→ Input material:
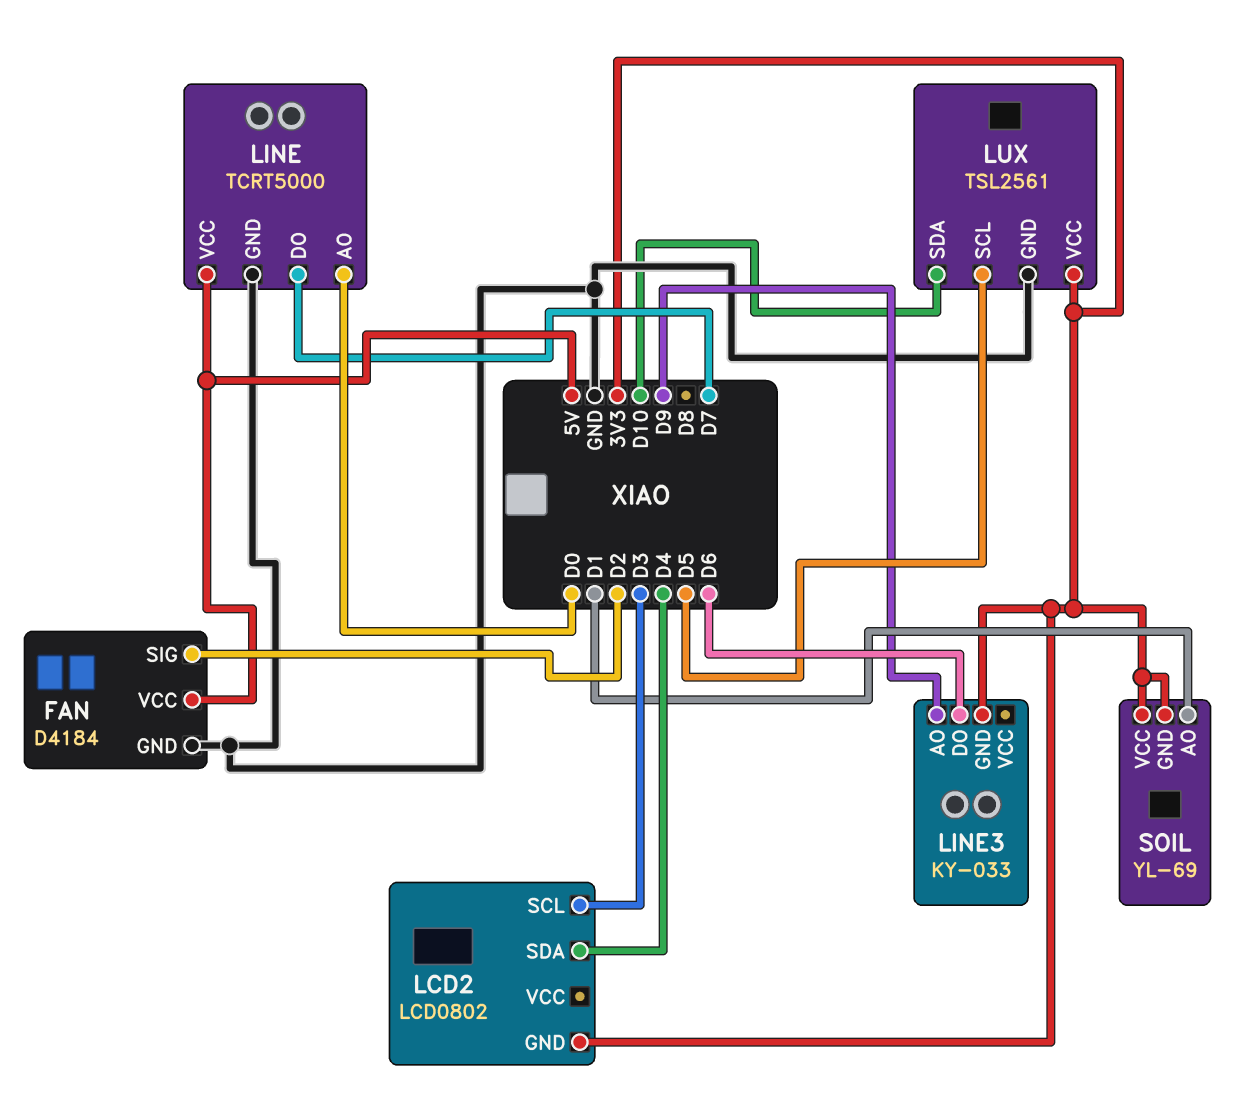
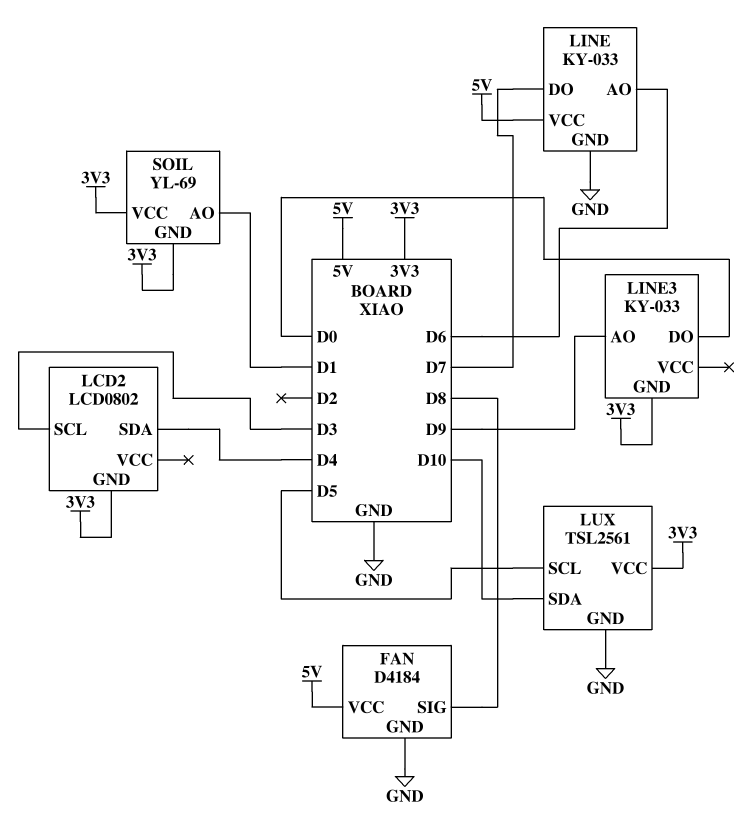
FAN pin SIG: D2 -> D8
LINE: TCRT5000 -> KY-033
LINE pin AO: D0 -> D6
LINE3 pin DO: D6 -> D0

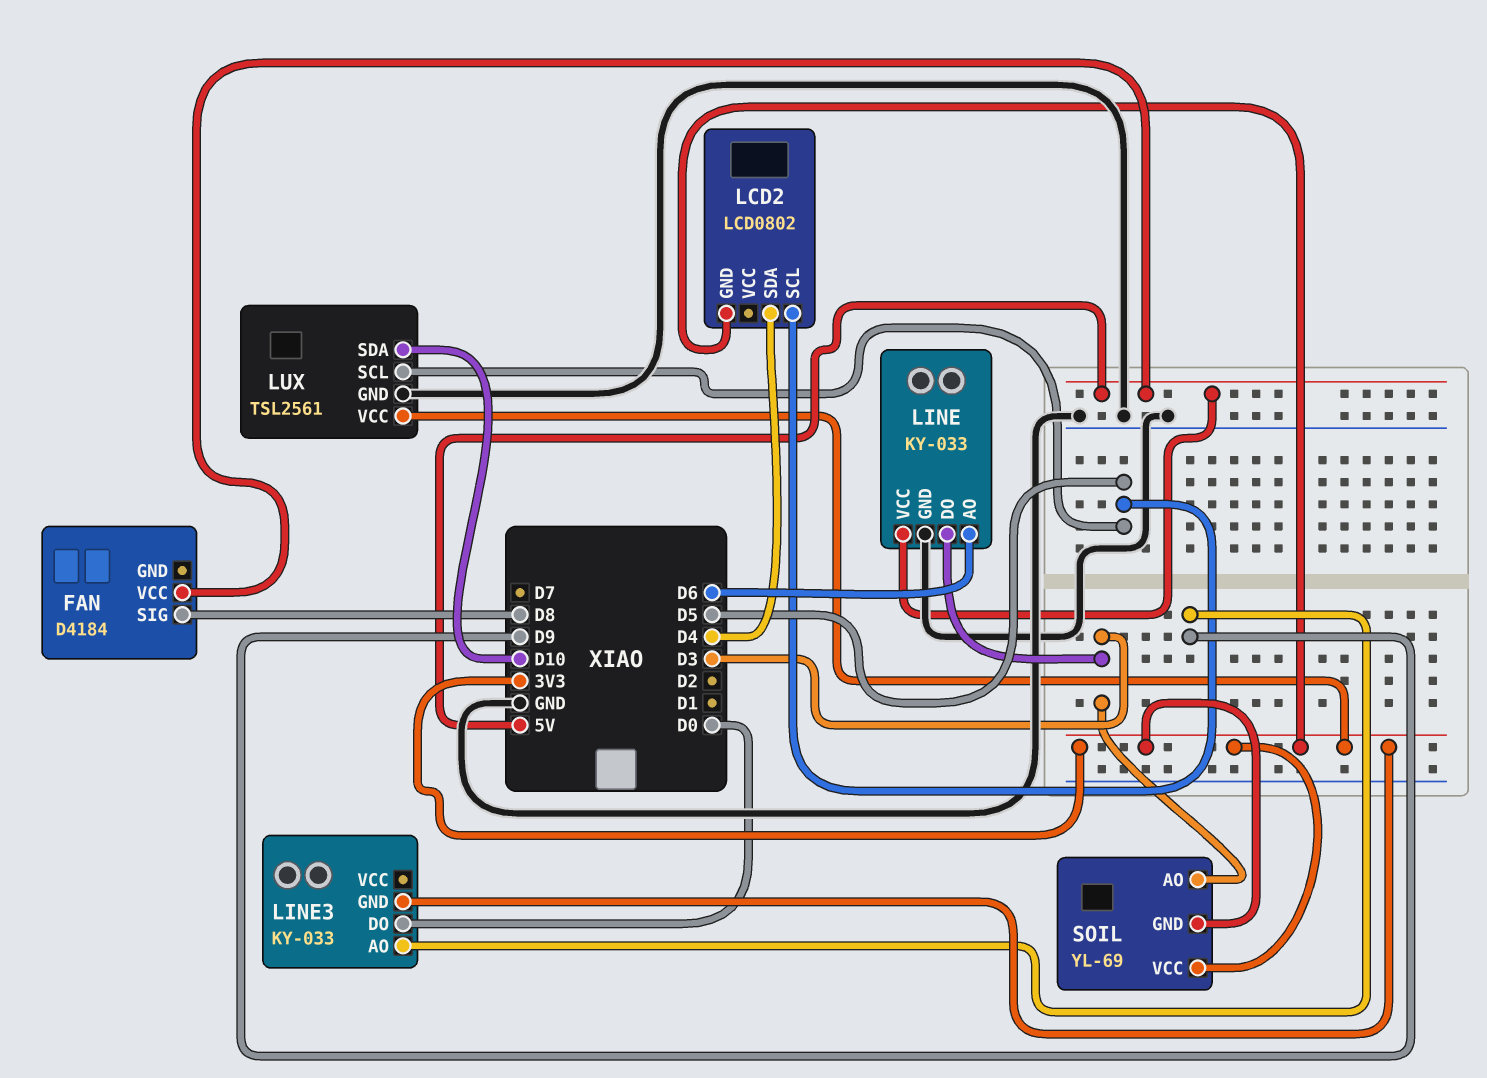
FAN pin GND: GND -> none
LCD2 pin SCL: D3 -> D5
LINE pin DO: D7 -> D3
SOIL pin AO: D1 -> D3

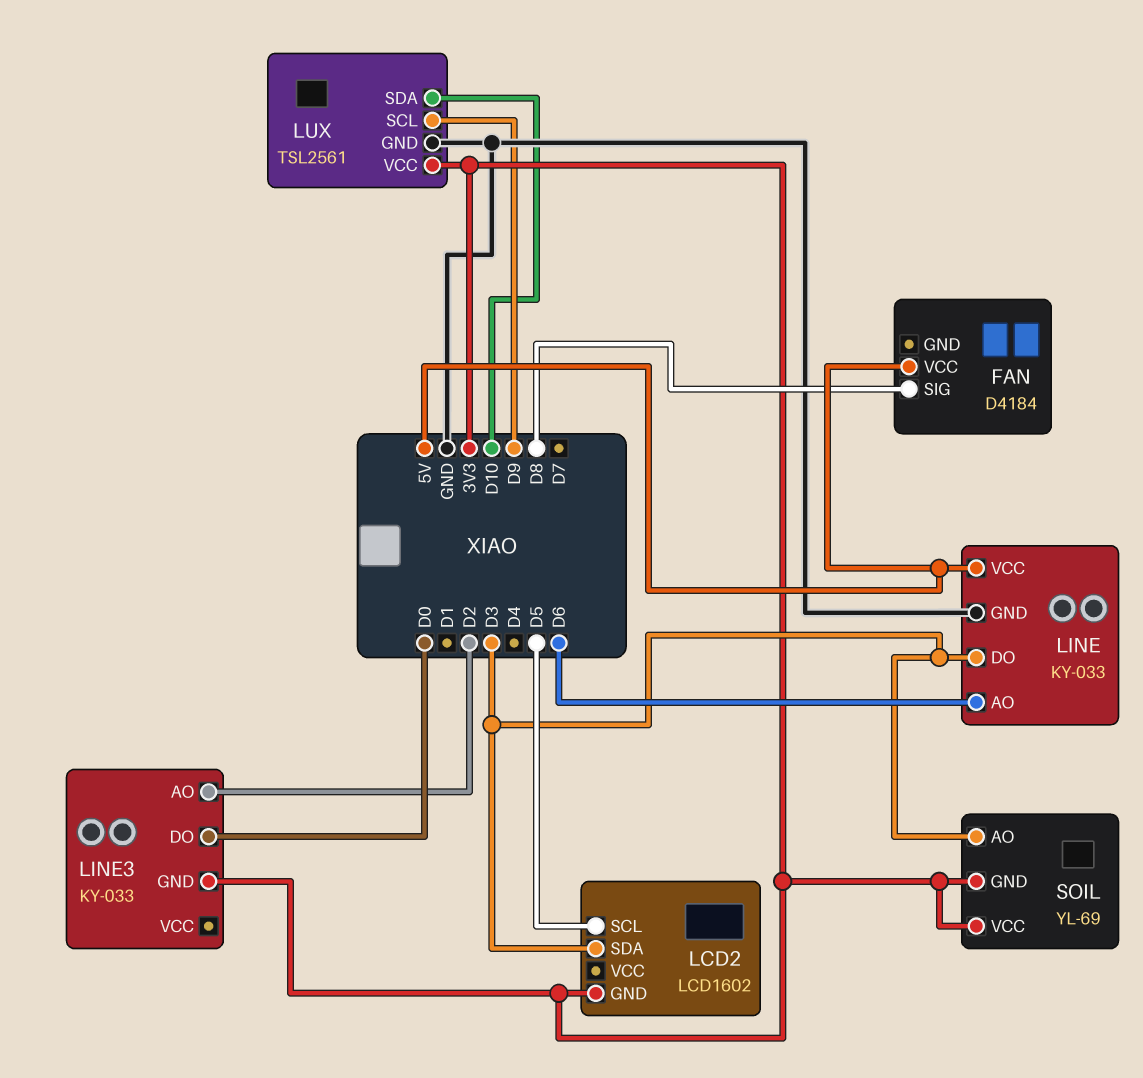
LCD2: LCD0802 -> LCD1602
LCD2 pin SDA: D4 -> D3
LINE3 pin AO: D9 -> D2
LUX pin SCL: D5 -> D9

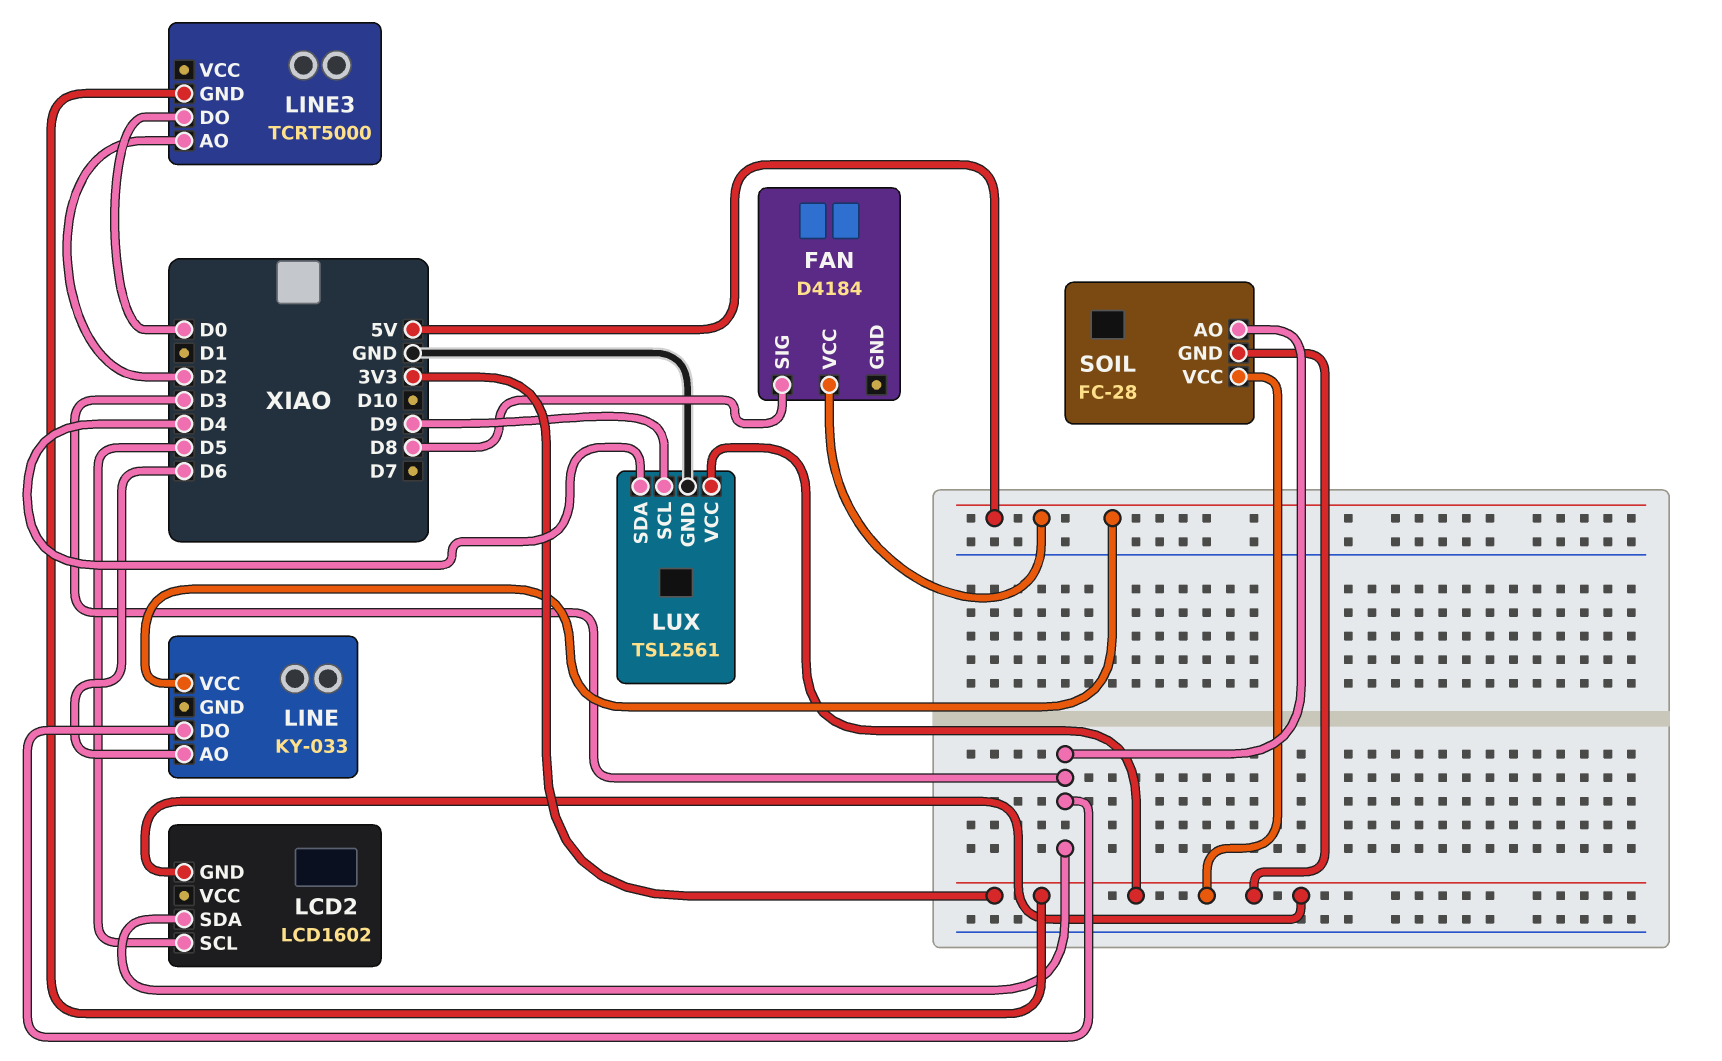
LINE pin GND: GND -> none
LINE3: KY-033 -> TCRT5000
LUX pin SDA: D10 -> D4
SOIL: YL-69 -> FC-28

--

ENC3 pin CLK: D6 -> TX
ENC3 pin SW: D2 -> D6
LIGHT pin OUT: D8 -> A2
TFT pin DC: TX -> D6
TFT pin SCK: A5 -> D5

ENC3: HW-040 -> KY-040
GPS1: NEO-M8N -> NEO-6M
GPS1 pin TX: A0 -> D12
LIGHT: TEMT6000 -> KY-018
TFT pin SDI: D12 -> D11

→ Assigned task: Would you copy out every line in the records that includes the string "LIGHT"?

→ Output for this exercise:
LIGHT pin OUT: D8 -> A2
LIGHT: TEMT6000 -> KY-018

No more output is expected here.